[[ Data to examine open ]]

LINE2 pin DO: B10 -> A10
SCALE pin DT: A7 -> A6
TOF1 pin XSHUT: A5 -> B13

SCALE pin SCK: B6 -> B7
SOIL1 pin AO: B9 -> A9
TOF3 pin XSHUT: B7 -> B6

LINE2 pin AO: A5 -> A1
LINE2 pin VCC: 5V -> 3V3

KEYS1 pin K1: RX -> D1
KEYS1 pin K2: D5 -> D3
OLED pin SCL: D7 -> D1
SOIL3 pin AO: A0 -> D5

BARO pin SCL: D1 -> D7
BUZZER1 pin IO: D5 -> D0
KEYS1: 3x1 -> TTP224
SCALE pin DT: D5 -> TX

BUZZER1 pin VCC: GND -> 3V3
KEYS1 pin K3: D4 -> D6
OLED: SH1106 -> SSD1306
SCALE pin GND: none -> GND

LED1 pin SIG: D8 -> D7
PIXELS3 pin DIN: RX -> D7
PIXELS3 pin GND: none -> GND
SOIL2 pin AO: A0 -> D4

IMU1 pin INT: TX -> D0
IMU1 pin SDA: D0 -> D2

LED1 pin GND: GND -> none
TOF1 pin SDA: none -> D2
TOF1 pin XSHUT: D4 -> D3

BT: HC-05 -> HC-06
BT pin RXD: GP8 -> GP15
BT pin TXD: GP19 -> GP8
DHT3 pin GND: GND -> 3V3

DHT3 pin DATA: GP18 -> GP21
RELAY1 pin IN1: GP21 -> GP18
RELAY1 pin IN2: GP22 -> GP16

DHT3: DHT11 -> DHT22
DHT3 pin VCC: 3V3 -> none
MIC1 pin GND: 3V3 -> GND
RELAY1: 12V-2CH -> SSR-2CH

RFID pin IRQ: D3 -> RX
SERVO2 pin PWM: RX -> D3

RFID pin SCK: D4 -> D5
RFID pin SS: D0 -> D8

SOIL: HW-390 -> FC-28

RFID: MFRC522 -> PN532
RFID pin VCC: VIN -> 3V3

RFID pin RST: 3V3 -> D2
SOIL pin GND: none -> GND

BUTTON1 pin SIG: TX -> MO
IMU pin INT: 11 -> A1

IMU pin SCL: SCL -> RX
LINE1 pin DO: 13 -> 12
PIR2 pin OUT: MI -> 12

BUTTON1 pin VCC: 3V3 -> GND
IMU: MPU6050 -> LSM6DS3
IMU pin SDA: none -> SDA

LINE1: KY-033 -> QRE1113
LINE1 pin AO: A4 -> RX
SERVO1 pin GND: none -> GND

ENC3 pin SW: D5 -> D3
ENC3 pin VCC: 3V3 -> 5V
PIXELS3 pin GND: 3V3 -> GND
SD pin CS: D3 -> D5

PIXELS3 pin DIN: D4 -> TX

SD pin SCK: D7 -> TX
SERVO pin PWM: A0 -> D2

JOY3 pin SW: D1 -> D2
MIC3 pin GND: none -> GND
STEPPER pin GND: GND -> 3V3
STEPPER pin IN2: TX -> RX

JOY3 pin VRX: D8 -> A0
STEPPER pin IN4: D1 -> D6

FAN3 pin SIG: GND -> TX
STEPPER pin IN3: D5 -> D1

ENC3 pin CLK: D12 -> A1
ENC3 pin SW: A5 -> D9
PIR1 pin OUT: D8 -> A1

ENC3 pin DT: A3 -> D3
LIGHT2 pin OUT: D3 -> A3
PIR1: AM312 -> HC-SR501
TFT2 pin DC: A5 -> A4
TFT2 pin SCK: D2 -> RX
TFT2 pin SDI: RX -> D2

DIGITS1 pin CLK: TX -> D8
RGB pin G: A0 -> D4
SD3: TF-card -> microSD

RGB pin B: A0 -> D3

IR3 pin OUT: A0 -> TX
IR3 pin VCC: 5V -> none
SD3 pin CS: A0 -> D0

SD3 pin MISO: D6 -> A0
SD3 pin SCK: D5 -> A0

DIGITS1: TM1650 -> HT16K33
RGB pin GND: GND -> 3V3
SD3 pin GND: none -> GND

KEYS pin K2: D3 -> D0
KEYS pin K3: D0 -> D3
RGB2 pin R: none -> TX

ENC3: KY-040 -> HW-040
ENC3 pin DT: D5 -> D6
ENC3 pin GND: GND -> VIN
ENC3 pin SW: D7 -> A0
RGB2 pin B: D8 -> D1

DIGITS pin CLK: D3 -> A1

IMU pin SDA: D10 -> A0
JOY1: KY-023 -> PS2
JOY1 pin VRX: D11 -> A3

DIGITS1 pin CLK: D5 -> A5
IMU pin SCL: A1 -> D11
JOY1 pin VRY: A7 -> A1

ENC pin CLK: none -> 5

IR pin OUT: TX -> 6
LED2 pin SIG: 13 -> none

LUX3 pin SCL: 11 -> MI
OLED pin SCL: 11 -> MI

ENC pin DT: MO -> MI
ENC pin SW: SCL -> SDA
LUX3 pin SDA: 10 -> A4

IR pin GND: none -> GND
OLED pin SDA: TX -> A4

[[ Data to examine closed ]]

[Assigned task]
All of the data is to be transcribed exactly as written.

[Written answer]
LINE2 pin DO: B10 -> A10
SCALE pin DT: A7 -> A6
TOF1 pin XSHUT: A5 -> B13

SCALE pin SCK: B6 -> B7
SOIL1 pin AO: B9 -> A9
TOF3 pin XSHUT: B7 -> B6

LINE2 pin AO: A5 -> A1
LINE2 pin VCC: 5V -> 3V3

KEYS1 pin K1: RX -> D1
KEYS1 pin K2: D5 -> D3
OLED pin SCL: D7 -> D1
SOIL3 pin AO: A0 -> D5

BARO pin SCL: D1 -> D7
BUZZER1 pin IO: D5 -> D0
KEYS1: 3x1 -> TTP224
SCALE pin DT: D5 -> TX

BUZZER1 pin VCC: GND -> 3V3
KEYS1 pin K3: D4 -> D6
OLED: SH1106 -> SSD1306
SCALE pin GND: none -> GND

LED1 pin SIG: D8 -> D7
PIXELS3 pin DIN: RX -> D7
PIXELS3 pin GND: none -> GND
SOIL2 pin AO: A0 -> D4

IMU1 pin INT: TX -> D0
IMU1 pin SDA: D0 -> D2

LED1 pin GND: GND -> none
TOF1 pin SDA: none -> D2
TOF1 pin XSHUT: D4 -> D3

BT: HC-05 -> HC-06
BT pin RXD: GP8 -> GP15
BT pin TXD: GP19 -> GP8
DHT3 pin GND: GND -> 3V3

DHT3 pin DATA: GP18 -> GP21
RELAY1 pin IN1: GP21 -> GP18
RELAY1 pin IN2: GP22 -> GP16

DHT3: DHT11 -> DHT22
DHT3 pin VCC: 3V3 -> none
MIC1 pin GND: 3V3 -> GND
RELAY1: 12V-2CH -> SSR-2CH

RFID pin IRQ: D3 -> RX
SERVO2 pin PWM: RX -> D3

RFID pin SCK: D4 -> D5
RFID pin SS: D0 -> D8

SOIL: HW-390 -> FC-28

RFID: MFRC522 -> PN532
RFID pin VCC: VIN -> 3V3

RFID pin RST: 3V3 -> D2
SOIL pin GND: none -> GND

BUTTON1 pin SIG: TX -> MO
IMU pin INT: 11 -> A1

IMU pin SCL: SCL -> RX
LINE1 pin DO: 13 -> 12
PIR2 pin OUT: MI -> 12

BUTTON1 pin VCC: 3V3 -> GND
IMU: MPU6050 -> LSM6DS3
IMU pin SDA: none -> SDA

LINE1: KY-033 -> QRE1113
LINE1 pin AO: A4 -> RX
SERVO1 pin GND: none -> GND

ENC3 pin SW: D5 -> D3
ENC3 pin VCC: 3V3 -> 5V
PIXELS3 pin GND: 3V3 -> GND
SD pin CS: D3 -> D5

PIXELS3 pin DIN: D4 -> TX

SD pin SCK: D7 -> TX
SERVO pin PWM: A0 -> D2

JOY3 pin SW: D1 -> D2
MIC3 pin GND: none -> GND
STEPPER pin GND: GND -> 3V3
STEPPER pin IN2: TX -> RX

JOY3 pin VRX: D8 -> A0
STEPPER pin IN4: D1 -> D6

FAN3 pin SIG: GND -> TX
STEPPER pin IN3: D5 -> D1

ENC3 pin CLK: D12 -> A1
ENC3 pin SW: A5 -> D9
PIR1 pin OUT: D8 -> A1

ENC3 pin DT: A3 -> D3
LIGHT2 pin OUT: D3 -> A3
PIR1: AM312 -> HC-SR501
TFT2 pin DC: A5 -> A4
TFT2 pin SCK: D2 -> RX
TFT2 pin SDI: RX -> D2

DIGITS1 pin CLK: TX -> D8
RGB pin G: A0 -> D4
SD3: TF-card -> microSD

RGB pin B: A0 -> D3

IR3 pin OUT: A0 -> TX
IR3 pin VCC: 5V -> none
SD3 pin CS: A0 -> D0

SD3 pin MISO: D6 -> A0
SD3 pin SCK: D5 -> A0

DIGITS1: TM1650 -> HT16K33
RGB pin GND: GND -> 3V3
SD3 pin GND: none -> GND

KEYS pin K2: D3 -> D0
KEYS pin K3: D0 -> D3
RGB2 pin R: none -> TX

ENC3: KY-040 -> HW-040
ENC3 pin DT: D5 -> D6
ENC3 pin GND: GND -> VIN
ENC3 pin SW: D7 -> A0
RGB2 pin B: D8 -> D1

DIGITS pin CLK: D3 -> A1

IMU pin SDA: D10 -> A0
JOY1: KY-023 -> PS2
JOY1 pin VRX: D11 -> A3

DIGITS1 pin CLK: D5 -> A5
IMU pin SCL: A1 -> D11
JOY1 pin VRY: A7 -> A1

ENC pin CLK: none -> 5

IR pin OUT: TX -> 6
LED2 pin SIG: 13 -> none

LUX3 pin SCL: 11 -> MI
OLED pin SCL: 11 -> MI

ENC pin DT: MO -> MI
ENC pin SW: SCL -> SDA
LUX3 pin SDA: 10 -> A4

IR pin GND: none -> GND
OLED pin SDA: TX -> A4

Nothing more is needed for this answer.